(Stored data)
[Start of Attachment]
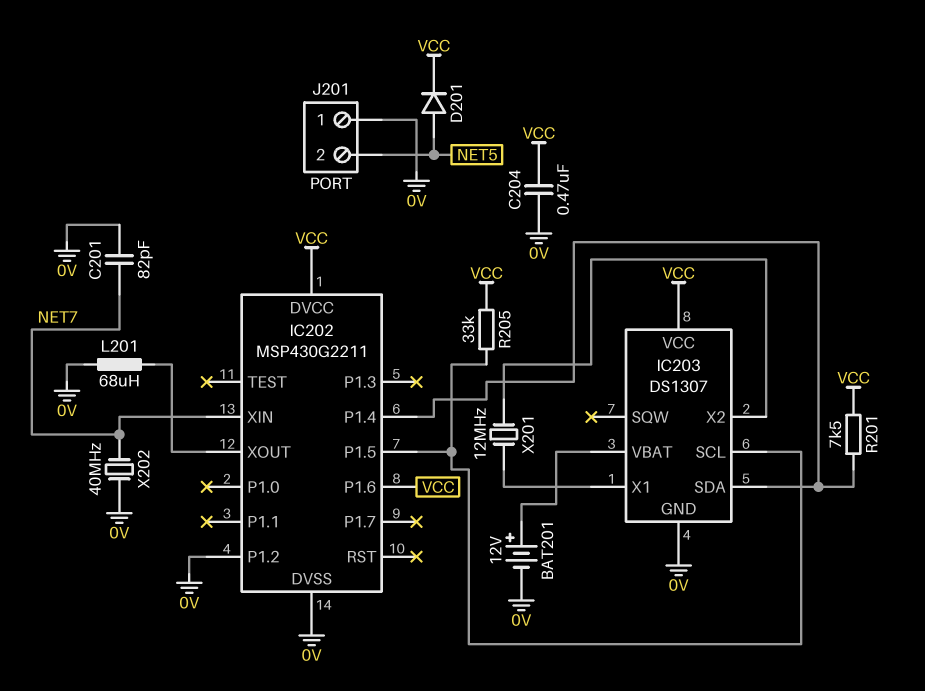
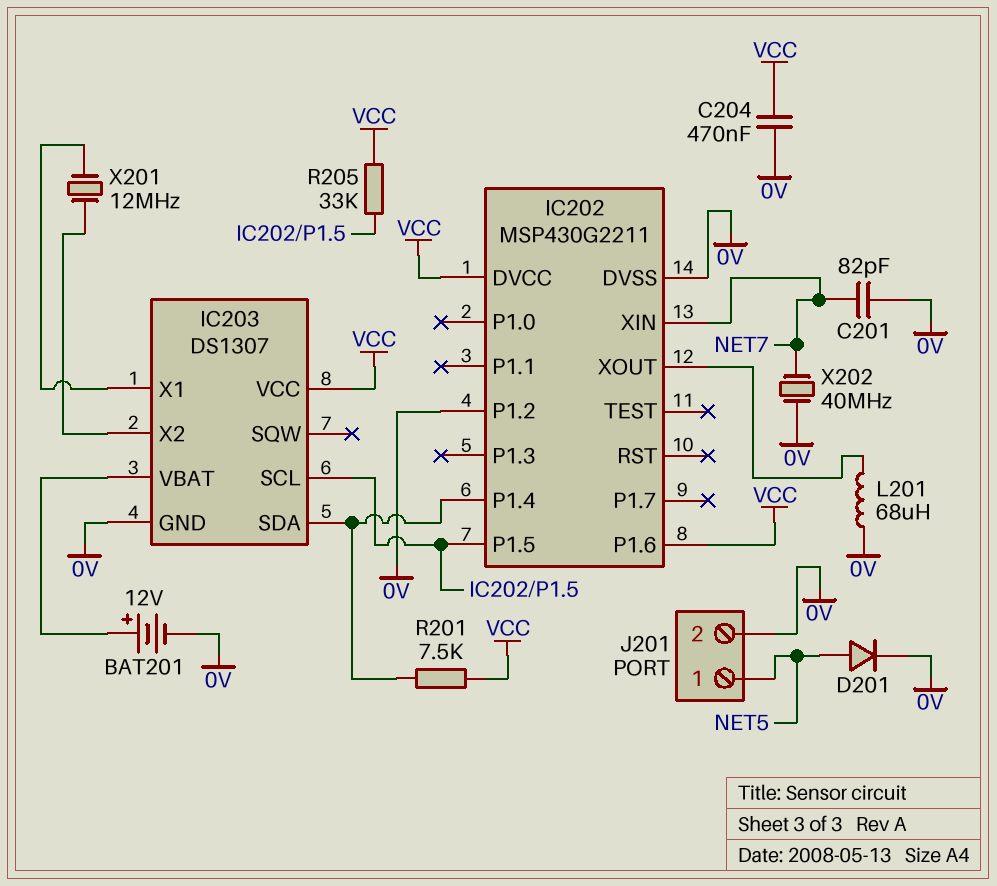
D201: diode (A NET5, K VCC) -> diode (A NET5, K 0V)
J201 pin 1: 0V -> NET5
J201 pin 2: NET5 -> 0V

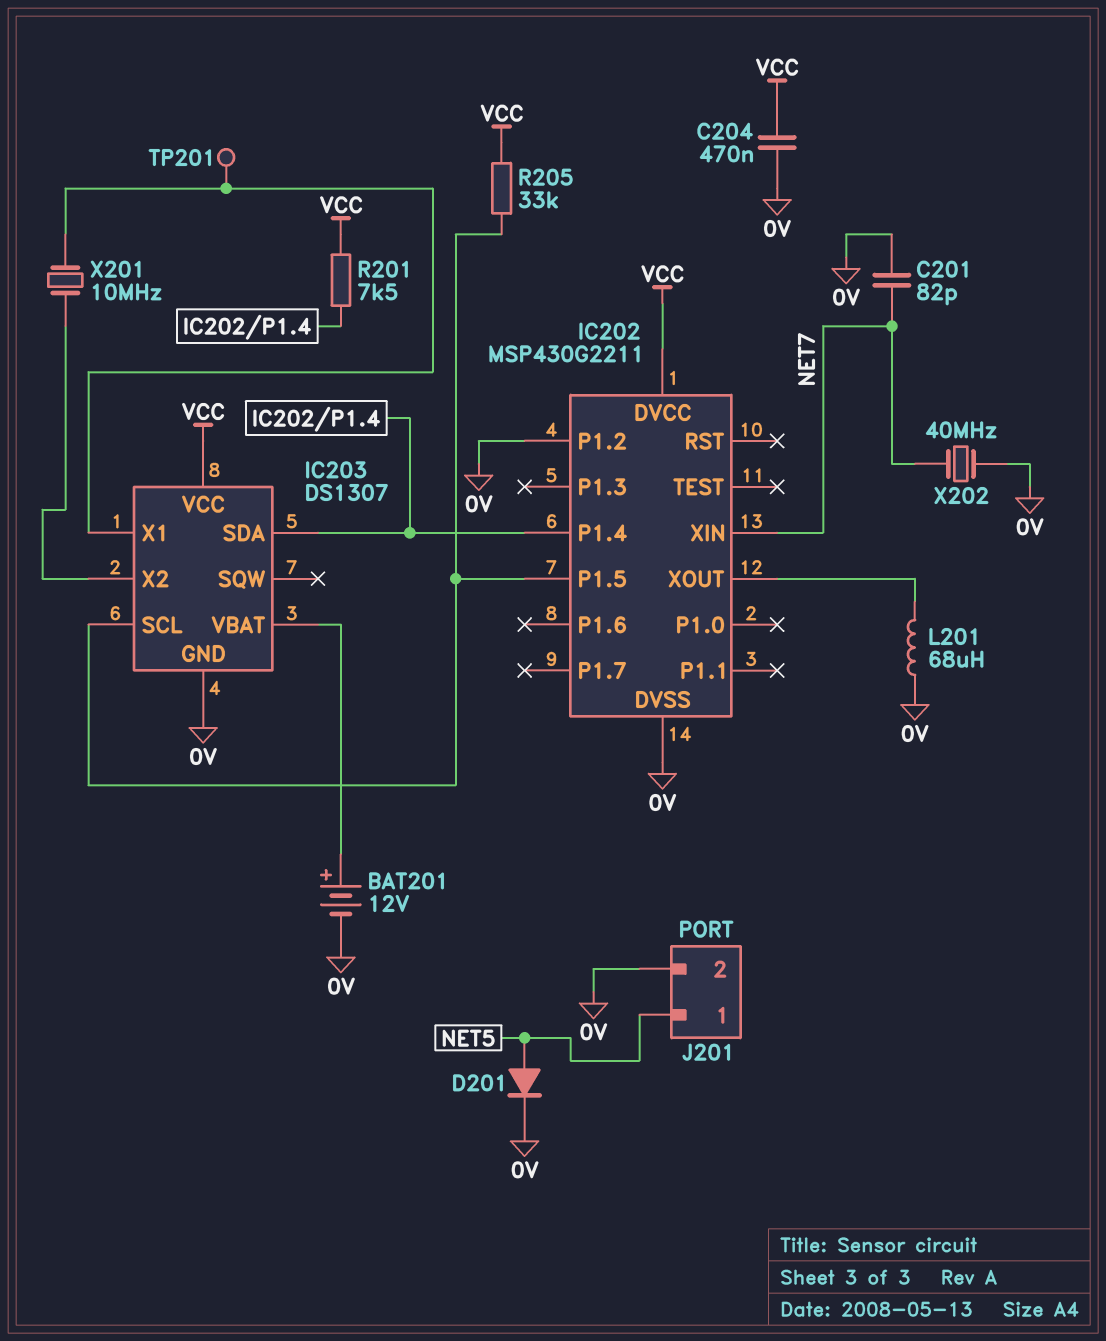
IC202 pin P1.6: VCC -> none
TP201: none -> test point (IC203/X1)
X201: 12MHz (IC203/X1, IC203/X2) -> 10MHz (IC203/X1, IC203/X2)

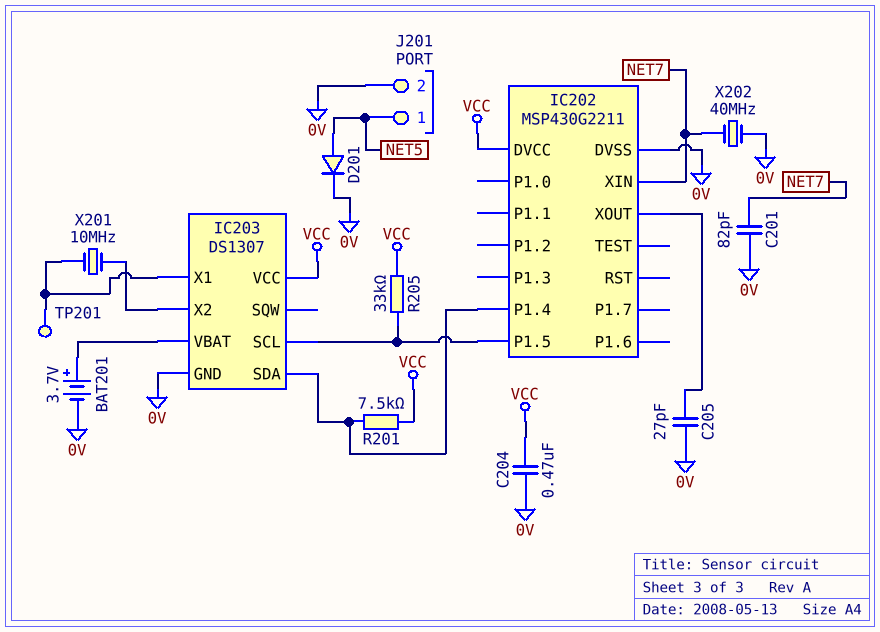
BAT201: 12V (plus IC203/VBAT, minus 0V) -> 3.7V (plus IC203/VBAT, minus 0V)
C205: none -> 27pF (0V, IC202/XOUT)
IC202 pin P1.2: 0V -> none
L201: 68uH (0V, IC202/XOUT) -> none

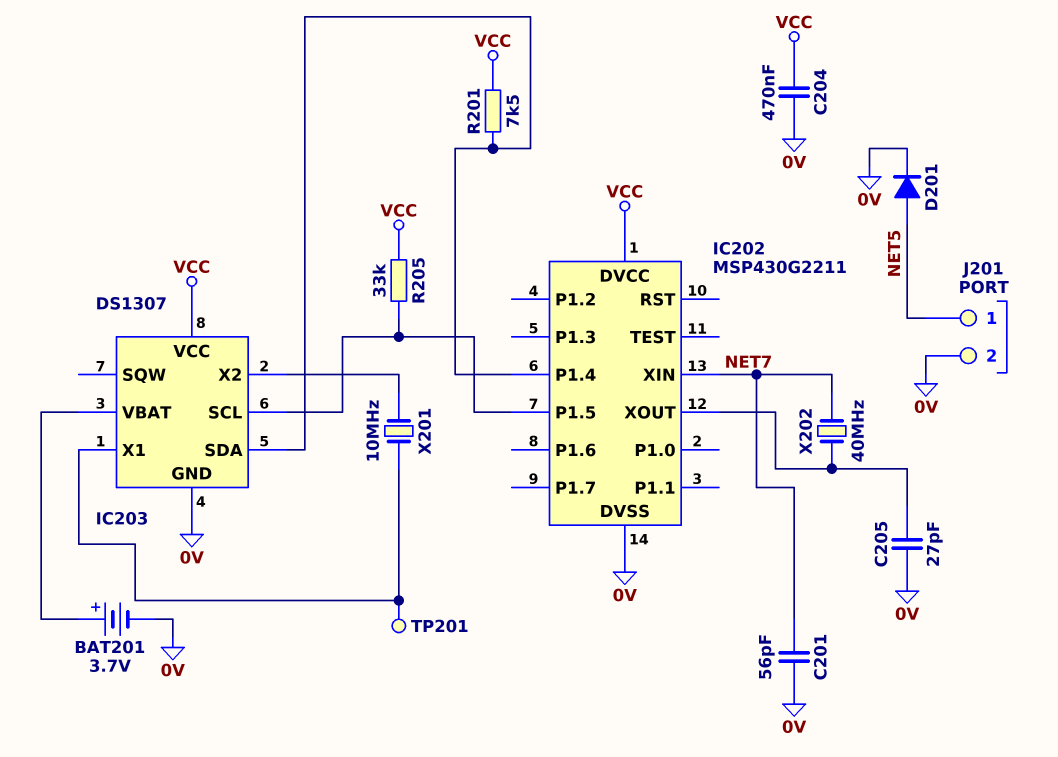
C201: 82pF (0V, NET7) -> 56pF (0V, NET7)
X202: 40MHz (0V, NET7) -> 40MHz (IC202/XOUT, NET7)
[End of Attachment]
Task: Please copy every entry exactly, without the pictures.

Task output:
D201: diode (A NET5, K VCC) -> diode (A NET5, K 0V)
J201 pin 1: 0V -> NET5
J201 pin 2: NET5 -> 0V

IC202 pin P1.6: VCC -> none
TP201: none -> test point (IC203/X1)
X201: 12MHz (IC203/X1, IC203/X2) -> 10MHz (IC203/X1, IC203/X2)

BAT201: 12V (plus IC203/VBAT, minus 0V) -> 3.7V (plus IC203/VBAT, minus 0V)
C205: none -> 27pF (0V, IC202/XOUT)
IC202 pin P1.2: 0V -> none
L201: 68uH (0V, IC202/XOUT) -> none

C201: 82pF (0V, NET7) -> 56pF (0V, NET7)
X202: 40MHz (0V, NET7) -> 40MHz (IC202/XOUT, NET7)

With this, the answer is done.